**Your assignment:**
Find the line with "camera: 20 degrees left, 0 degrees up" in the entries below, then reproduce it and every line after it down to and including the line with "camera: 55 degrees left, 5 degrees up", exactly.

**Material shown:**
----

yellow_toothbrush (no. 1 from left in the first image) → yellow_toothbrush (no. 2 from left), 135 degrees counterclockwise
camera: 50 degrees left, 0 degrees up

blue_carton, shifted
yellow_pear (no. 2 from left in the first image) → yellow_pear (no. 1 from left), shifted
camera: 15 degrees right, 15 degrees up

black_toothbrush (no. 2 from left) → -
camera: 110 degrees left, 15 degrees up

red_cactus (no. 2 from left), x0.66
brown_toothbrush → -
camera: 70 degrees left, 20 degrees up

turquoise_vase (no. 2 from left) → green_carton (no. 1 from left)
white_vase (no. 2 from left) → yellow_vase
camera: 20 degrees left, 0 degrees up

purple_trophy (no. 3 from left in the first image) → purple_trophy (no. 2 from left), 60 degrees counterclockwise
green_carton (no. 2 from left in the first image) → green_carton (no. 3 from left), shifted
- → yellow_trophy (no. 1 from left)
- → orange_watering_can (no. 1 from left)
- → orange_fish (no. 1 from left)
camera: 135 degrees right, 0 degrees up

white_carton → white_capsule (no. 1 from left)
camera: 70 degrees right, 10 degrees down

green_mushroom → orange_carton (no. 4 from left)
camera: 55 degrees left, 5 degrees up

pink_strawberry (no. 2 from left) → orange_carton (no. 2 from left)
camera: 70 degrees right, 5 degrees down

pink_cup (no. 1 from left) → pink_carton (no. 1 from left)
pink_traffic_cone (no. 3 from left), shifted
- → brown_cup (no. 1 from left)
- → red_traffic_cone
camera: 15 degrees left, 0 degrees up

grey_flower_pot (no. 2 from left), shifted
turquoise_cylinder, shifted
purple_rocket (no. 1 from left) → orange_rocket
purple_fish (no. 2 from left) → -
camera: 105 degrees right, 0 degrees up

----

**Solution to this problem:**
camera: 20 degrees left, 0 degrees up

purple_trophy (no. 3 from left in the first image) → purple_trophy (no. 2 from left), 60 degrees counterclockwise
green_carton (no. 2 from left in the first image) → green_carton (no. 3 from left), shifted
- → yellow_trophy (no. 1 from left)
- → orange_watering_can (no. 1 from left)
- → orange_fish (no. 1 from left)
camera: 135 degrees right, 0 degrees up

white_carton → white_capsule (no. 1 from left)
camera: 70 degrees right, 10 degrees down

green_mushroom → orange_carton (no. 4 from left)
camera: 55 degrees left, 5 degrees up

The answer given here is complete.